- **AIM**
Copy all of the data below word for word, but leave out every bracketed picture marker.

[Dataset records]

----

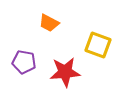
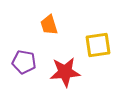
orange trapezoid: moved 2 px down; rotated 45 degrees clockwise
yellow square: rotated 28 degrees counterclockwise
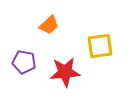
orange trapezoid: rotated 115 degrees counterclockwise
yellow square: moved 2 px right, 1 px down
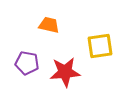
orange trapezoid: rotated 125 degrees counterclockwise
purple pentagon: moved 3 px right, 1 px down
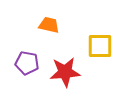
yellow square: rotated 8 degrees clockwise
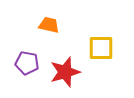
yellow square: moved 1 px right, 2 px down
red star: rotated 12 degrees counterclockwise
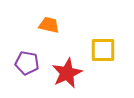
yellow square: moved 2 px right, 2 px down
red star: moved 2 px right, 1 px down; rotated 8 degrees counterclockwise
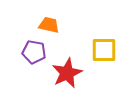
yellow square: moved 1 px right
purple pentagon: moved 7 px right, 11 px up
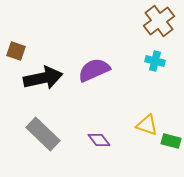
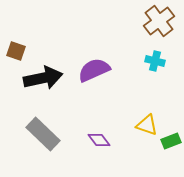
green rectangle: rotated 36 degrees counterclockwise
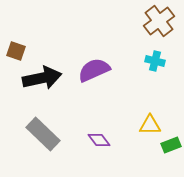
black arrow: moved 1 px left
yellow triangle: moved 3 px right; rotated 20 degrees counterclockwise
green rectangle: moved 4 px down
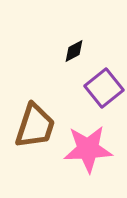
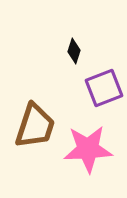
black diamond: rotated 45 degrees counterclockwise
purple square: rotated 18 degrees clockwise
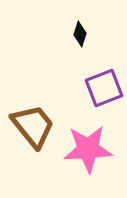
black diamond: moved 6 px right, 17 px up
brown trapezoid: moved 2 px left; rotated 57 degrees counterclockwise
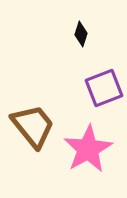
black diamond: moved 1 px right
pink star: rotated 27 degrees counterclockwise
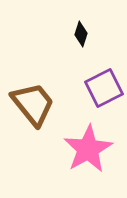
purple square: rotated 6 degrees counterclockwise
brown trapezoid: moved 22 px up
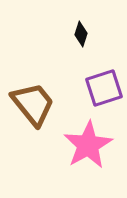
purple square: rotated 9 degrees clockwise
pink star: moved 4 px up
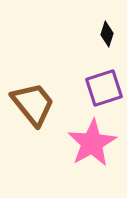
black diamond: moved 26 px right
pink star: moved 4 px right, 2 px up
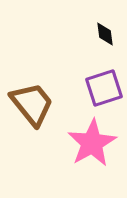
black diamond: moved 2 px left; rotated 25 degrees counterclockwise
brown trapezoid: moved 1 px left
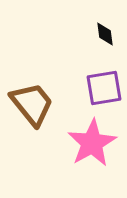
purple square: rotated 9 degrees clockwise
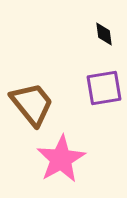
black diamond: moved 1 px left
pink star: moved 31 px left, 16 px down
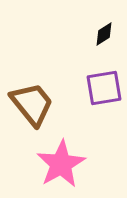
black diamond: rotated 65 degrees clockwise
pink star: moved 5 px down
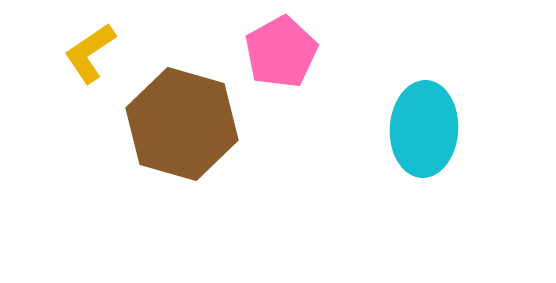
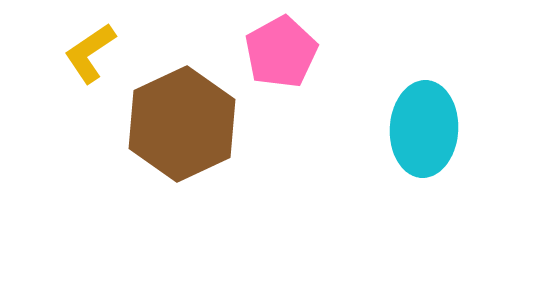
brown hexagon: rotated 19 degrees clockwise
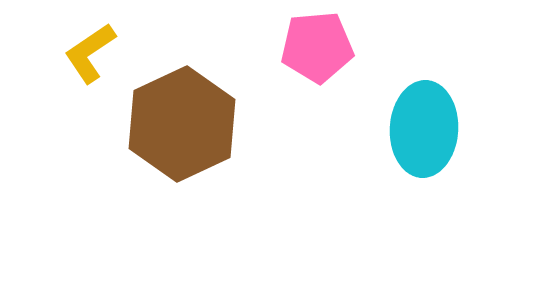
pink pentagon: moved 36 px right, 5 px up; rotated 24 degrees clockwise
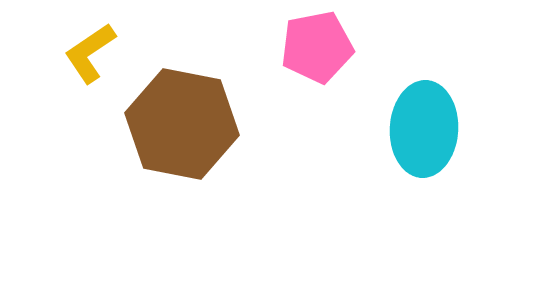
pink pentagon: rotated 6 degrees counterclockwise
brown hexagon: rotated 24 degrees counterclockwise
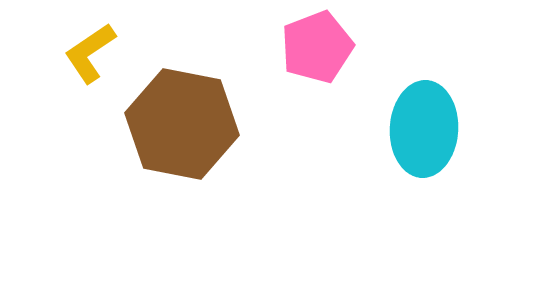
pink pentagon: rotated 10 degrees counterclockwise
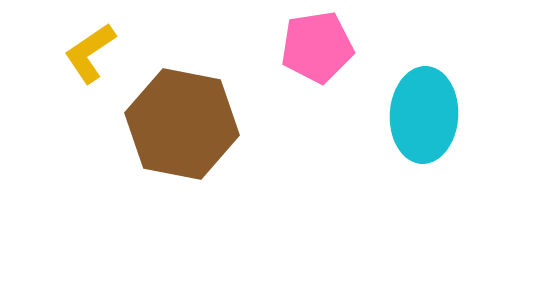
pink pentagon: rotated 12 degrees clockwise
cyan ellipse: moved 14 px up
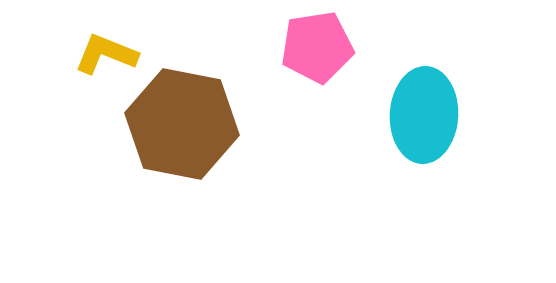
yellow L-shape: moved 16 px right, 1 px down; rotated 56 degrees clockwise
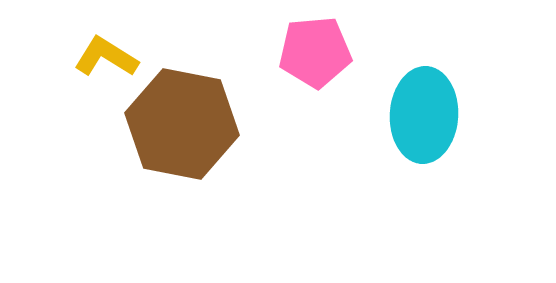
pink pentagon: moved 2 px left, 5 px down; rotated 4 degrees clockwise
yellow L-shape: moved 3 px down; rotated 10 degrees clockwise
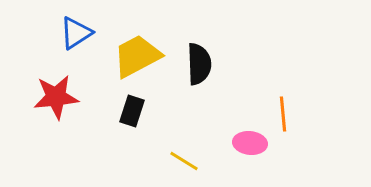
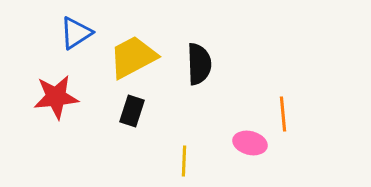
yellow trapezoid: moved 4 px left, 1 px down
pink ellipse: rotated 8 degrees clockwise
yellow line: rotated 60 degrees clockwise
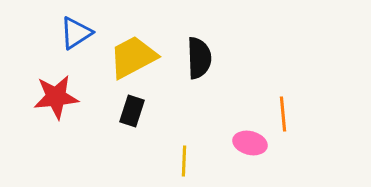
black semicircle: moved 6 px up
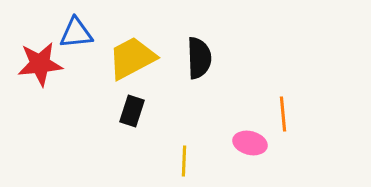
blue triangle: rotated 27 degrees clockwise
yellow trapezoid: moved 1 px left, 1 px down
red star: moved 16 px left, 33 px up
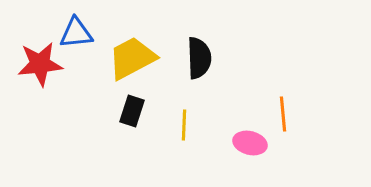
yellow line: moved 36 px up
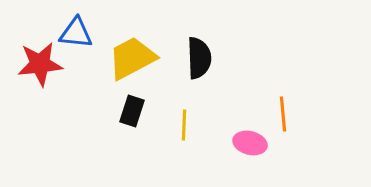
blue triangle: rotated 12 degrees clockwise
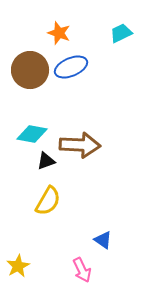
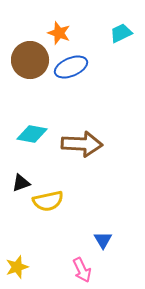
brown circle: moved 10 px up
brown arrow: moved 2 px right, 1 px up
black triangle: moved 25 px left, 22 px down
yellow semicircle: rotated 48 degrees clockwise
blue triangle: rotated 24 degrees clockwise
yellow star: moved 1 px left, 1 px down; rotated 10 degrees clockwise
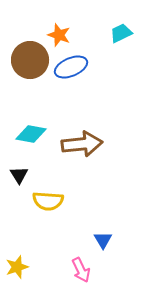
orange star: moved 2 px down
cyan diamond: moved 1 px left
brown arrow: rotated 9 degrees counterclockwise
black triangle: moved 2 px left, 8 px up; rotated 42 degrees counterclockwise
yellow semicircle: rotated 16 degrees clockwise
pink arrow: moved 1 px left
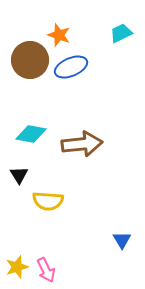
blue triangle: moved 19 px right
pink arrow: moved 35 px left
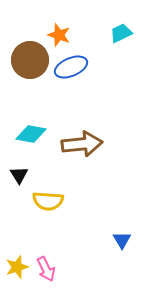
pink arrow: moved 1 px up
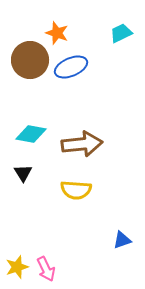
orange star: moved 2 px left, 2 px up
black triangle: moved 4 px right, 2 px up
yellow semicircle: moved 28 px right, 11 px up
blue triangle: rotated 42 degrees clockwise
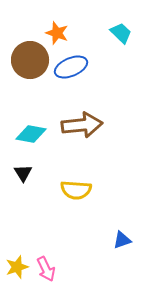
cyan trapezoid: rotated 70 degrees clockwise
brown arrow: moved 19 px up
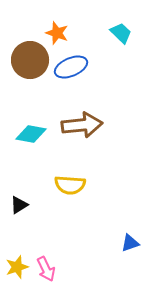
black triangle: moved 4 px left, 32 px down; rotated 30 degrees clockwise
yellow semicircle: moved 6 px left, 5 px up
blue triangle: moved 8 px right, 3 px down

----

- **THE RESPONSE**
orange trapezoid: moved 2 px down; rotated 45 degrees clockwise
yellow square: rotated 28 degrees counterclockwise
orange trapezoid: rotated 115 degrees counterclockwise
yellow square: moved 2 px right, 1 px down
orange trapezoid: rotated 125 degrees counterclockwise
purple pentagon: moved 3 px right, 1 px down
yellow square: rotated 8 degrees clockwise
yellow square: moved 1 px right, 2 px down
red star: rotated 12 degrees counterclockwise
yellow square: moved 2 px right, 2 px down
red star: moved 2 px right, 1 px down; rotated 8 degrees counterclockwise
yellow square: moved 1 px right
purple pentagon: moved 7 px right, 11 px up
green rectangle: rotated 36 degrees counterclockwise
black arrow: moved 1 px left
yellow triangle: moved 3 px right; rotated 20 degrees counterclockwise
green rectangle: moved 4 px down
black diamond: rotated 45 degrees counterclockwise
purple square: rotated 18 degrees clockwise
black diamond: moved 6 px right, 17 px up
brown trapezoid: moved 2 px left; rotated 57 degrees counterclockwise
black diamond: moved 1 px right
pink star: rotated 27 degrees counterclockwise
purple square: rotated 6 degrees counterclockwise
brown trapezoid: moved 22 px up
purple square: rotated 9 degrees clockwise
pink star: moved 4 px up
black diamond: moved 26 px right
pink star: moved 4 px right, 2 px up
black diamond: moved 2 px left; rotated 25 degrees counterclockwise
brown trapezoid: moved 1 px left
purple square: rotated 9 degrees clockwise
black diamond: moved 1 px left
pink star: moved 31 px left, 16 px down
black diamond: rotated 65 degrees clockwise
pink star: moved 5 px down
brown hexagon: rotated 19 degrees clockwise
pink pentagon: moved 36 px right, 5 px up; rotated 24 degrees clockwise
pink pentagon: rotated 6 degrees counterclockwise
brown hexagon: rotated 24 degrees counterclockwise
pink pentagon: rotated 10 degrees counterclockwise
pink pentagon: rotated 12 degrees clockwise
cyan ellipse: moved 14 px up
yellow L-shape: moved 16 px right, 1 px down; rotated 56 degrees clockwise
pink pentagon: moved 2 px left, 5 px down; rotated 4 degrees clockwise
yellow L-shape: moved 3 px down; rotated 10 degrees clockwise
yellow trapezoid: moved 4 px left, 1 px down
pink ellipse: rotated 8 degrees clockwise
yellow line: rotated 60 degrees clockwise
black semicircle: moved 6 px up
blue triangle: rotated 27 degrees clockwise
yellow trapezoid: moved 1 px left, 1 px down
red star: moved 16 px left, 33 px up
yellow line: moved 36 px up
blue triangle: rotated 12 degrees clockwise
brown circle: moved 10 px up
brown arrow: moved 2 px right, 1 px up
black triangle: moved 25 px left, 22 px down
yellow semicircle: rotated 48 degrees clockwise
blue triangle: rotated 24 degrees clockwise
yellow star: moved 1 px left, 1 px down; rotated 10 degrees clockwise
orange star: moved 2 px down
cyan diamond: moved 1 px left
brown arrow: rotated 9 degrees counterclockwise
black triangle: moved 2 px left, 8 px up; rotated 42 degrees counterclockwise
yellow semicircle: rotated 16 degrees clockwise
pink arrow: moved 1 px left
blue triangle: moved 19 px right
pink arrow: moved 35 px left
pink arrow: moved 1 px up
orange star: moved 2 px left, 2 px up
black triangle: moved 4 px right, 2 px up
yellow semicircle: moved 28 px right, 11 px up
blue triangle: rotated 42 degrees clockwise
cyan trapezoid: rotated 70 degrees clockwise
brown arrow: moved 19 px up
black triangle: moved 4 px left, 32 px down; rotated 30 degrees clockwise
yellow semicircle: moved 6 px left, 5 px up
blue triangle: moved 8 px right, 3 px down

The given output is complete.